ACTIVITY: Leave the pictures out. Transcribe exactly every line from the start of the records through the one containing "camera: 85 degrees left, 0 degrees up".

RECORDS:
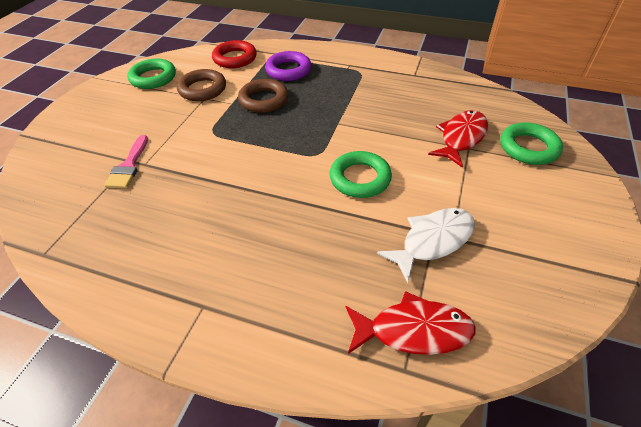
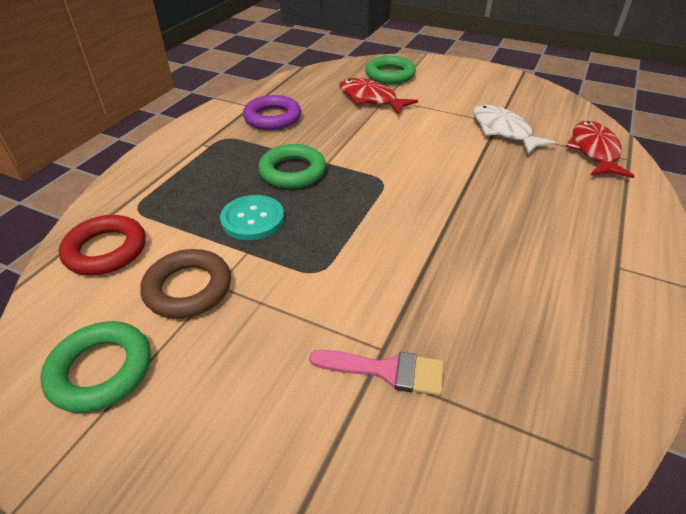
camera: 85 degrees left, 5 degrees down
brown ring [238,79,289,113] -> turquoise button [220,195,284,240]
purple ring [265,51,311,81] -> purple ring moved to [243,95,301,130]
green ring [330,151,392,198] -> green ring moved to [258,144,326,189]

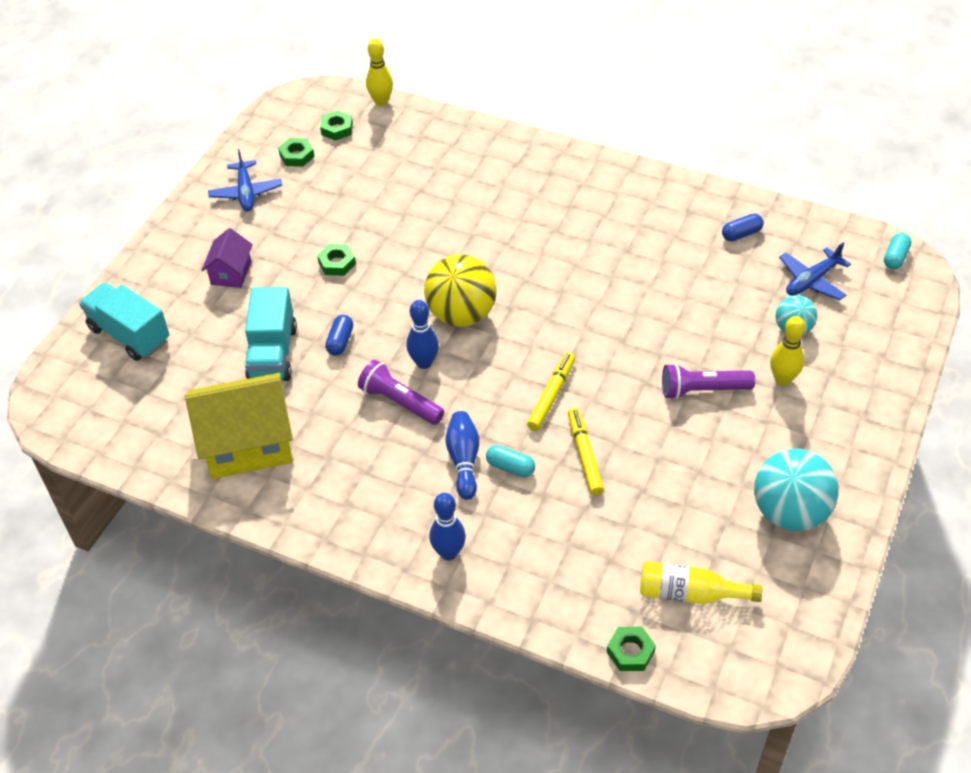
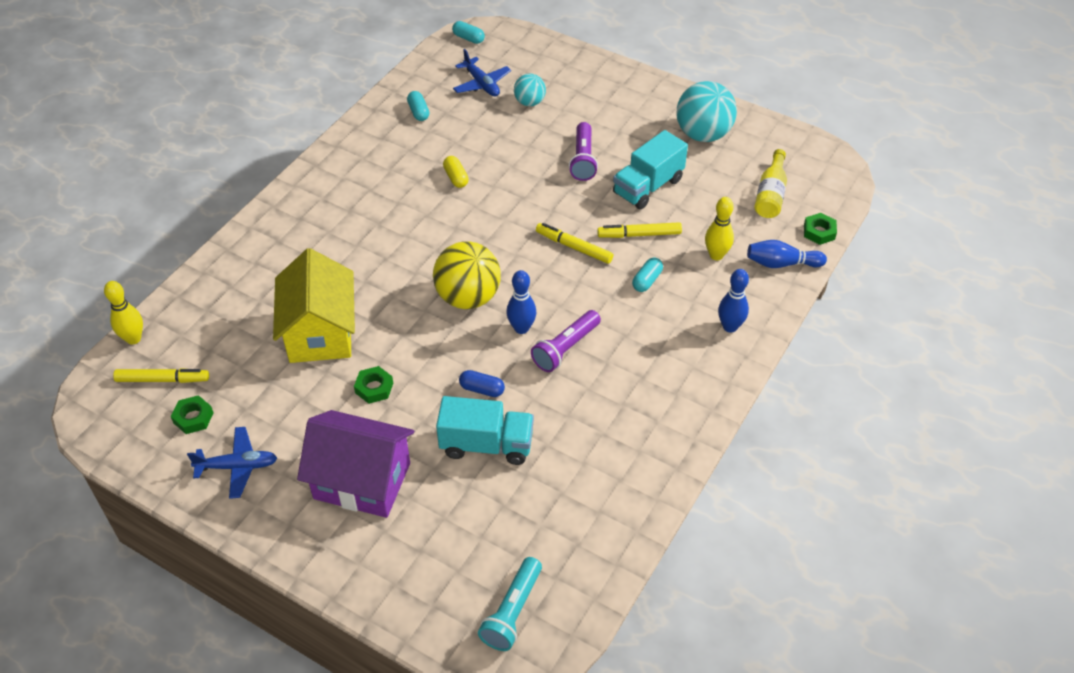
camera: 85 degrees left, 0 degrees up
turquoise truck [79,283,170,361] -> turquoise truck moved to [613,130,688,209]
yellow house [185,373,293,479] -> yellow house moved to [273,248,355,363]
purple house [202,228,253,288] -> purple house [297,410,414,518], size x1.92
green nut [320,110,353,141] -> yellow marker [113,368,209,383]
blue bowling pin [445,411,479,500] -> blue bowling pin moved to [747,240,827,268]
blue capsule [722,214,764,241] -> turquoise capsule [407,91,429,121]
yellow bowling pin [770,316,805,386] -> yellow bowling pin moved to [705,197,734,260]
none -> yellow capsule [443,156,469,188]
none -> turquoise flashlight [478,557,542,651]

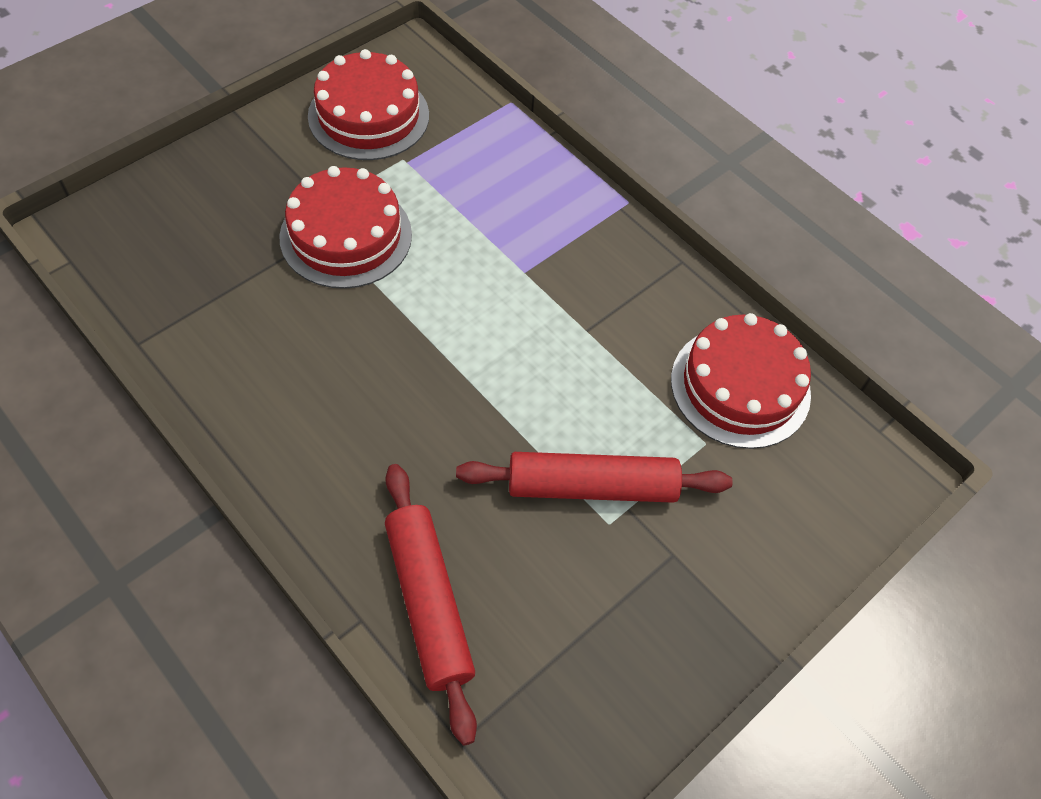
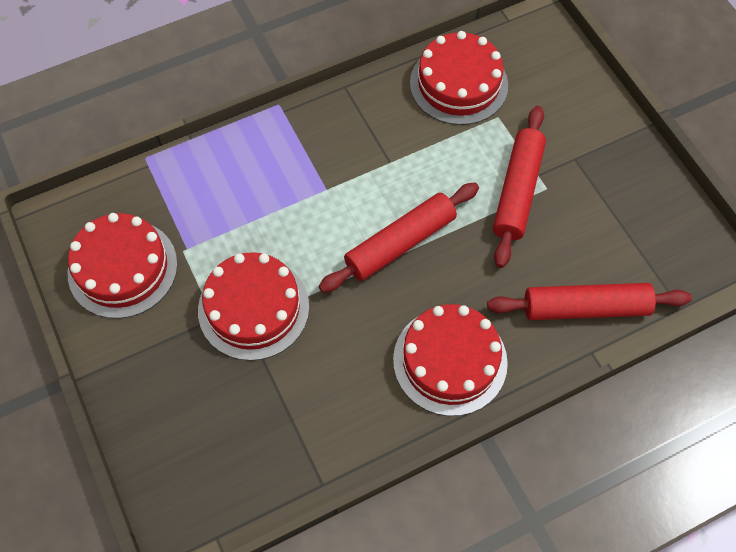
camera: 70 degrees left, 5 degrees up
none -> red rolling pin [319,183,479,293]
none -> red cake [393,304,508,416]

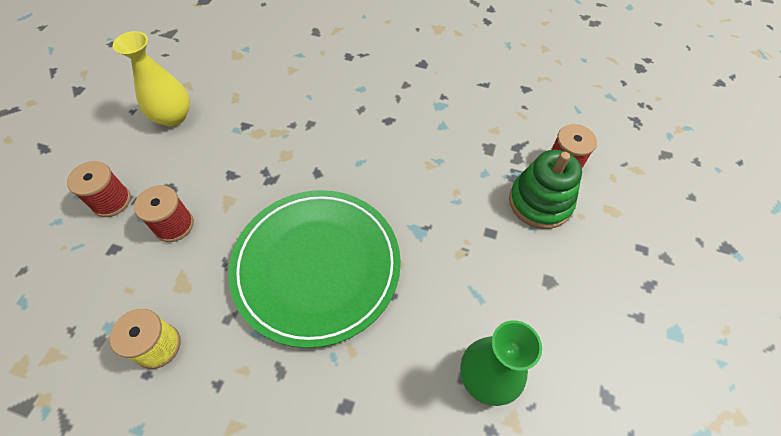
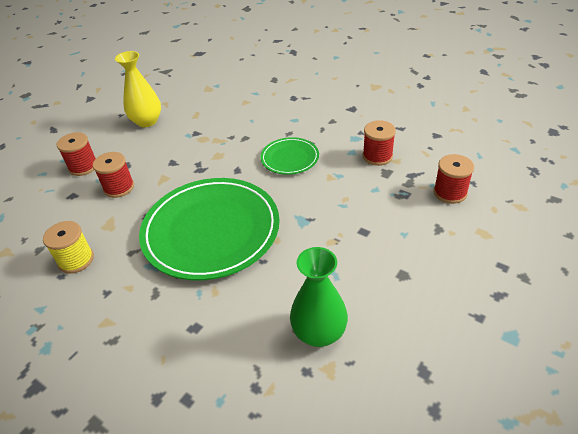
camera: 20 degrees right, 15 degrees down
green stacking toy [509,150,582,229] -> none
none -> green plate [261,137,319,175]
none -> red spool [363,120,396,166]

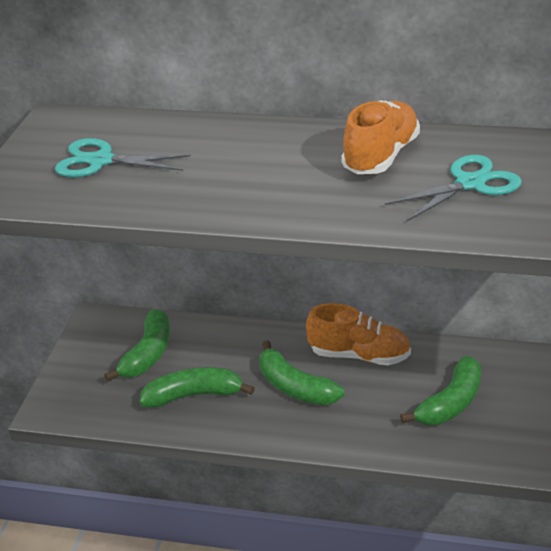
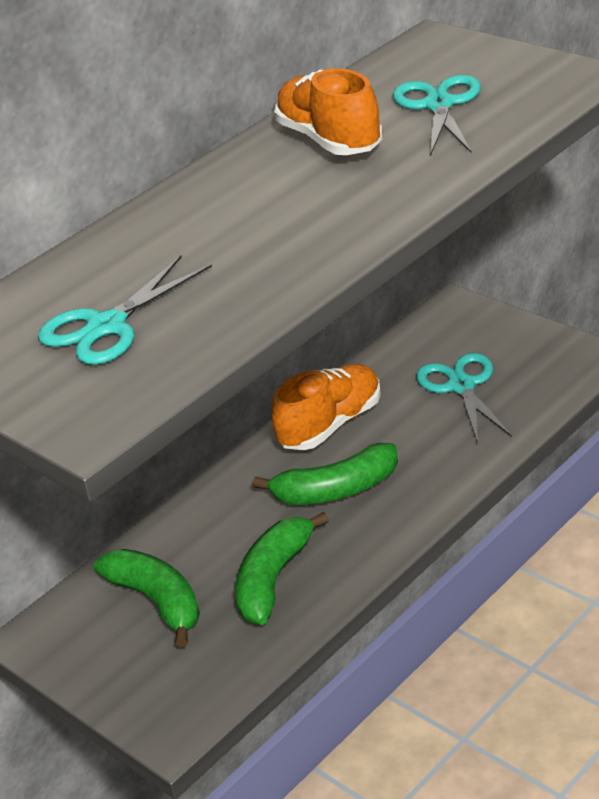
camera: 55 degrees left, 0 degrees up
green banana [400,356,481,425] -> turquoise scissors [416,353,512,443]

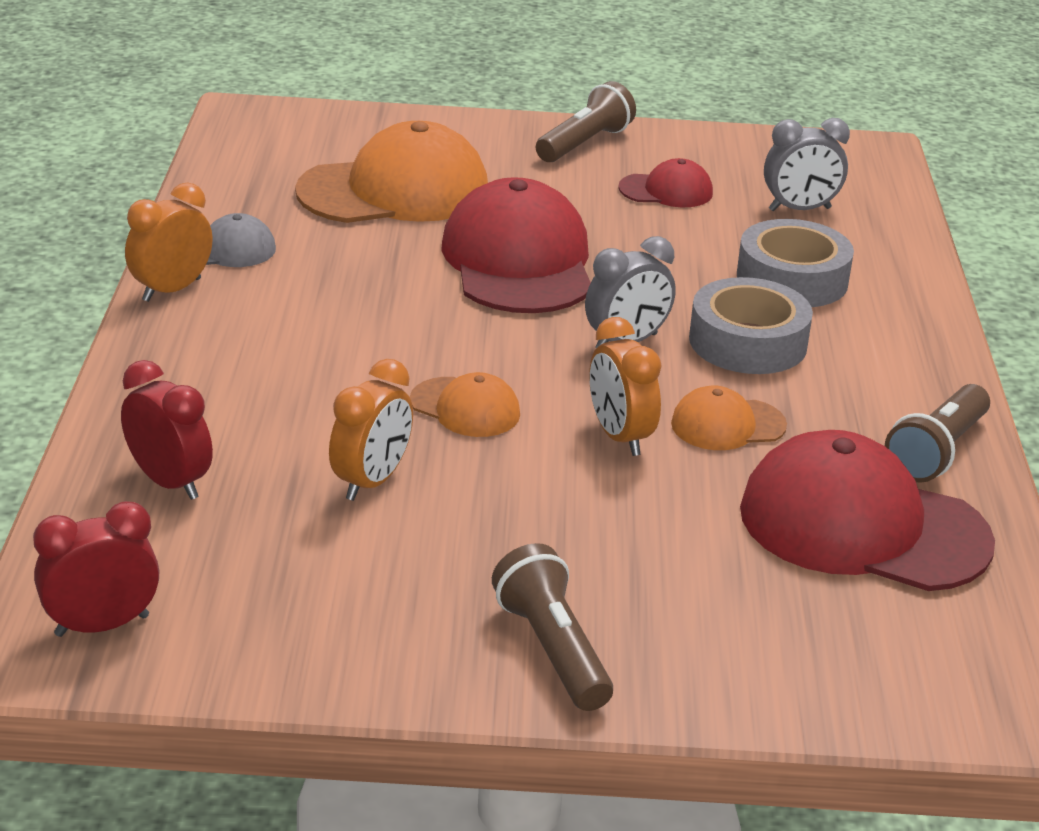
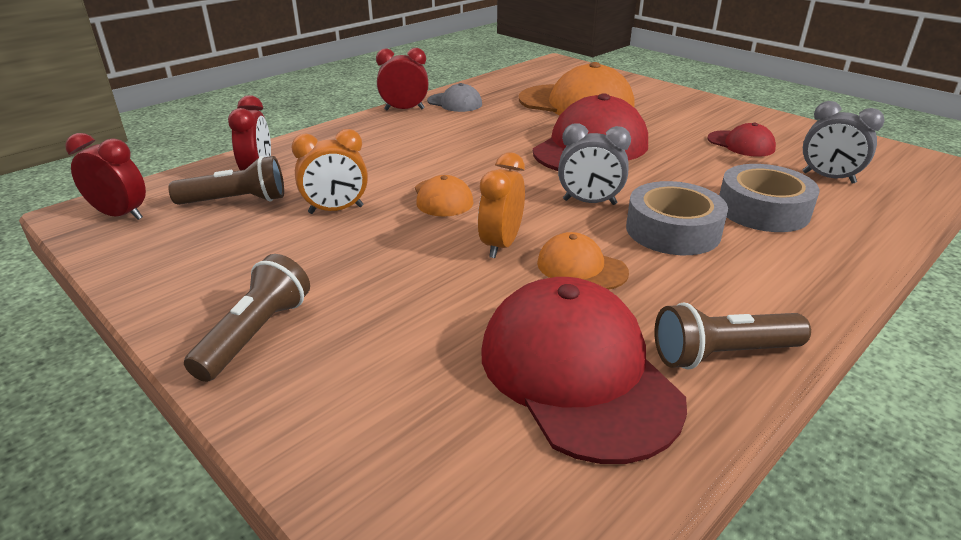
camera: 45 degrees right, 0 degrees up
orange clock [125,182,213,302] -> red clock [376,48,428,110]
brown flashlight [536,81,636,162] -> brown flashlight moved to [168,156,284,205]

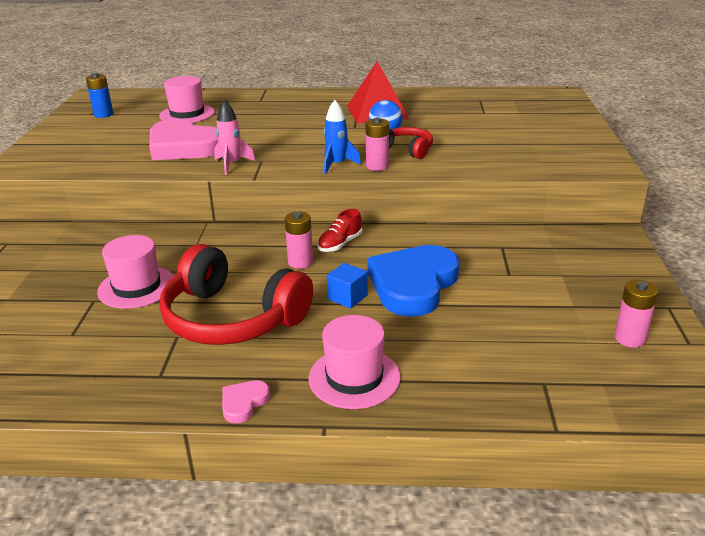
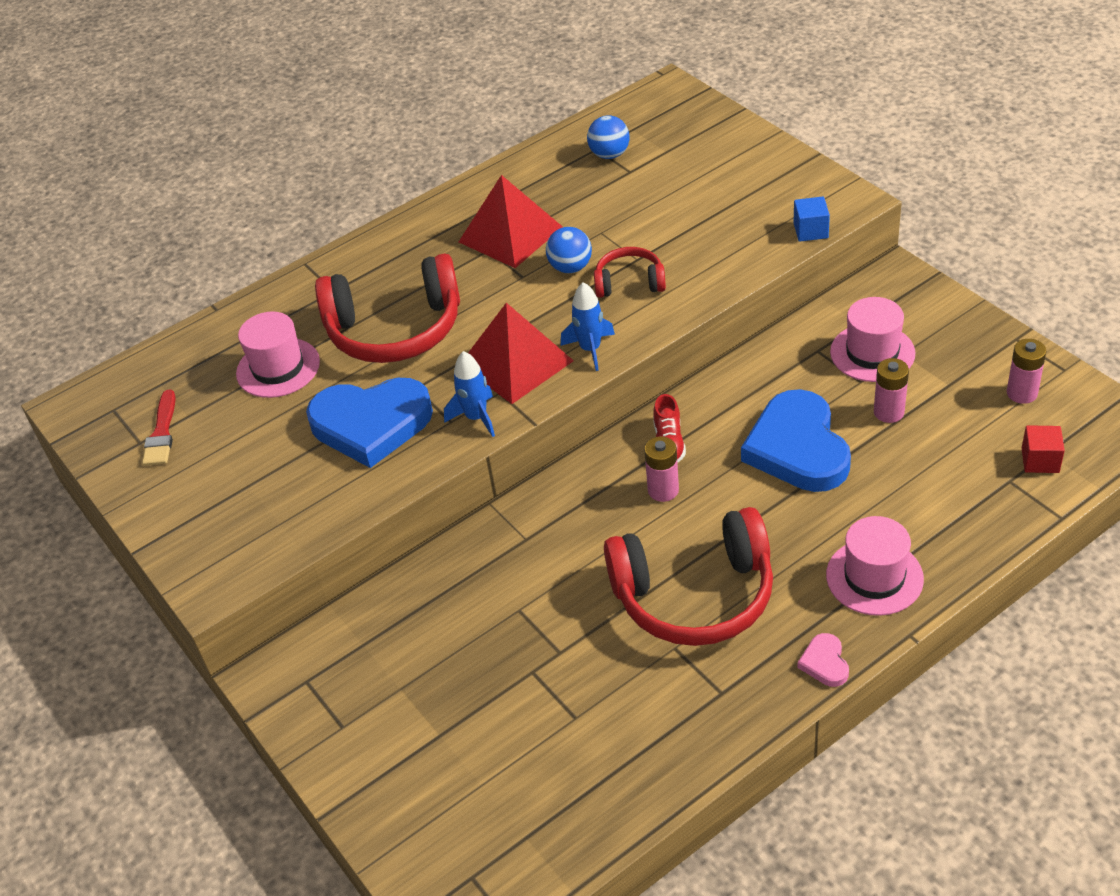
camera: 35 degrees left, 15 degrees up
blue battery [86,73,113,118] -> red brush [142,390,176,466]
pink hat [97,235,174,309] -> pink hat moved to [830,297,915,382]
pink heart [149,119,218,160] -> blue heart [306,378,433,468]
pink rocket [214,100,255,175] -> blue rocket [444,351,495,437]
blue cube [327,263,368,309] -> blue cube moved to [794,196,830,242]
pink battery [366,118,389,171] -> pink battery moved to [874,358,909,423]
none -> red headphones [315,253,460,363]
none -> red pyramid [468,303,574,404]
none -> blue ball [587,115,630,159]
none -> red cube [1022,425,1065,473]

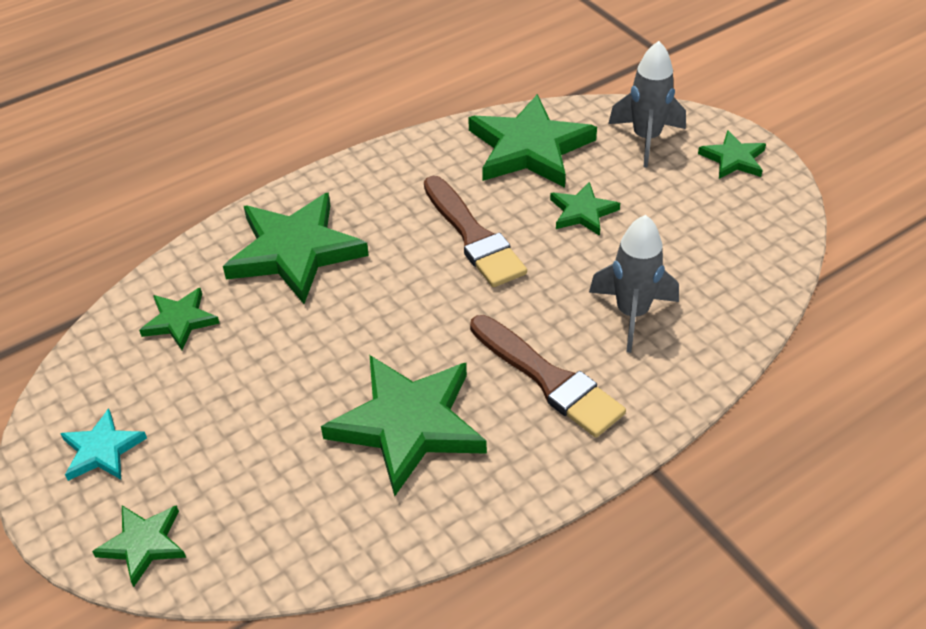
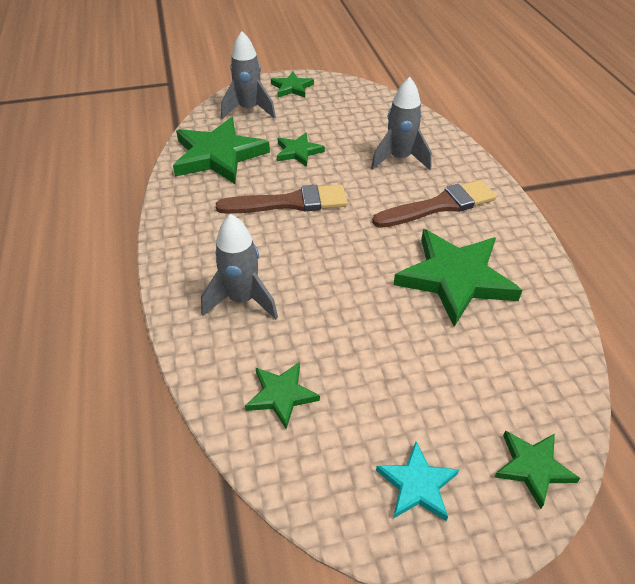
camera: 70 degrees left, 0 degrees up
green star [223,192,369,304] -> grey rocket [201,214,278,319]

YOUR RESPONSE:
camera: 85 degrees left, 5 degrees down
brown ring [238,79,289,113] -> turquoise button [220,195,284,240]
purple ring [265,51,311,81] -> purple ring moved to [243,95,301,130]
green ring [330,151,392,198] -> green ring moved to [258,144,326,189]

camera: 85 degrees left, 0 degrees up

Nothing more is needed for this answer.